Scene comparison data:
○ ○ ○ ○
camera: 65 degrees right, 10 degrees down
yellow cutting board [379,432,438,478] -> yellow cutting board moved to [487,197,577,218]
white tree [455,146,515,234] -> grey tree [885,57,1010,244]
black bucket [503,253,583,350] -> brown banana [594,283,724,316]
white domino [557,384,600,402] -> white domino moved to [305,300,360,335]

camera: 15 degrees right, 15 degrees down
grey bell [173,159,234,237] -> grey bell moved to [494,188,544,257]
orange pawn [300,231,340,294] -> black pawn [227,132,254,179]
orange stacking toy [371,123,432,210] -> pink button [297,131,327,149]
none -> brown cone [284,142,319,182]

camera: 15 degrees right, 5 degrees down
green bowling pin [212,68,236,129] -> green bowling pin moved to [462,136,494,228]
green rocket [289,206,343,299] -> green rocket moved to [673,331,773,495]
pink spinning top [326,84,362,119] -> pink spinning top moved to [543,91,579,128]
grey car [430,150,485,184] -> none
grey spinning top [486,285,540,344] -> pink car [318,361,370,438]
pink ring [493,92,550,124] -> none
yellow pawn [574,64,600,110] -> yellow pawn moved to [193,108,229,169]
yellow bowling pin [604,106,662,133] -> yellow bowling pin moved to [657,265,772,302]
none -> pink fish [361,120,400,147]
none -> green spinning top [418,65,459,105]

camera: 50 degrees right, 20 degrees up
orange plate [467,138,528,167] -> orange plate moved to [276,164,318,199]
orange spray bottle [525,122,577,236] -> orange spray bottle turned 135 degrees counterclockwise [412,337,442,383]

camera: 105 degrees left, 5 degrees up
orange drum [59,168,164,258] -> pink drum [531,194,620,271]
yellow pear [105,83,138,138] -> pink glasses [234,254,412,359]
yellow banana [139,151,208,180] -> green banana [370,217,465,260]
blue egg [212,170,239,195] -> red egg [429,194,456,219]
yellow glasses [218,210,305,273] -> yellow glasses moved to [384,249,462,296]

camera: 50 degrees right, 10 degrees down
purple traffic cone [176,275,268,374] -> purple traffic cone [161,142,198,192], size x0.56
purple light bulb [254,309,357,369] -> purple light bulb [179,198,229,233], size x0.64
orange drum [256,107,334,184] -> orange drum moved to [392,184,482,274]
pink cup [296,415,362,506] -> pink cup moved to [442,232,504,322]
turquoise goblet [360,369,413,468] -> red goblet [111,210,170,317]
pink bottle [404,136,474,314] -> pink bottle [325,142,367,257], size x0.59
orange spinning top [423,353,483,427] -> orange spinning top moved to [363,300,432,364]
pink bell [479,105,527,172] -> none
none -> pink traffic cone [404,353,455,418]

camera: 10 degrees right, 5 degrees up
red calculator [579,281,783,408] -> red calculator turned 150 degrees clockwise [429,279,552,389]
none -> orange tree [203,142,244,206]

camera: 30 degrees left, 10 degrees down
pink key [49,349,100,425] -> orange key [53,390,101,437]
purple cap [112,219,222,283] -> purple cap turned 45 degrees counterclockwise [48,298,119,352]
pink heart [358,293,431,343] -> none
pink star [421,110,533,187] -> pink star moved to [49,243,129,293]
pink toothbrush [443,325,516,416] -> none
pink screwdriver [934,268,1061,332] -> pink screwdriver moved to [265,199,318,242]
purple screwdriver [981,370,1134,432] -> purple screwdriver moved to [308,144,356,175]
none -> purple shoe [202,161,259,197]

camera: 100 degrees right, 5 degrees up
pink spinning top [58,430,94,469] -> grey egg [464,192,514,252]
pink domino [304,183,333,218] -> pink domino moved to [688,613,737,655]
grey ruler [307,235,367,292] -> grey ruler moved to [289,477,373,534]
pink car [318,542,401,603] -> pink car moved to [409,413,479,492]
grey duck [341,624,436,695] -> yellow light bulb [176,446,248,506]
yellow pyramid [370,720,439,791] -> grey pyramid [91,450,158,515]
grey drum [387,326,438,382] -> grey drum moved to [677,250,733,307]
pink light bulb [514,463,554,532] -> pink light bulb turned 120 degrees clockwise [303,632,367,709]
○ ○ ○ ○
* [Aim of the task]: The lines from the one containing "purple screwdriver [981,370,1134,432]" through the last line of the records are the answer; set them down exactly and add nothing.

* [Answer space]:
purple screwdriver [981,370,1134,432] -> purple screwdriver moved to [308,144,356,175]
none -> purple shoe [202,161,259,197]

camera: 100 degrees right, 5 degrees up
pink spinning top [58,430,94,469] -> grey egg [464,192,514,252]
pink domino [304,183,333,218] -> pink domino moved to [688,613,737,655]
grey ruler [307,235,367,292] -> grey ruler moved to [289,477,373,534]
pink car [318,542,401,603] -> pink car moved to [409,413,479,492]
grey duck [341,624,436,695] -> yellow light bulb [176,446,248,506]
yellow pyramid [370,720,439,791] -> grey pyramid [91,450,158,515]
grey drum [387,326,438,382] -> grey drum moved to [677,250,733,307]
pink light bulb [514,463,554,532] -> pink light bulb turned 120 degrees clockwise [303,632,367,709]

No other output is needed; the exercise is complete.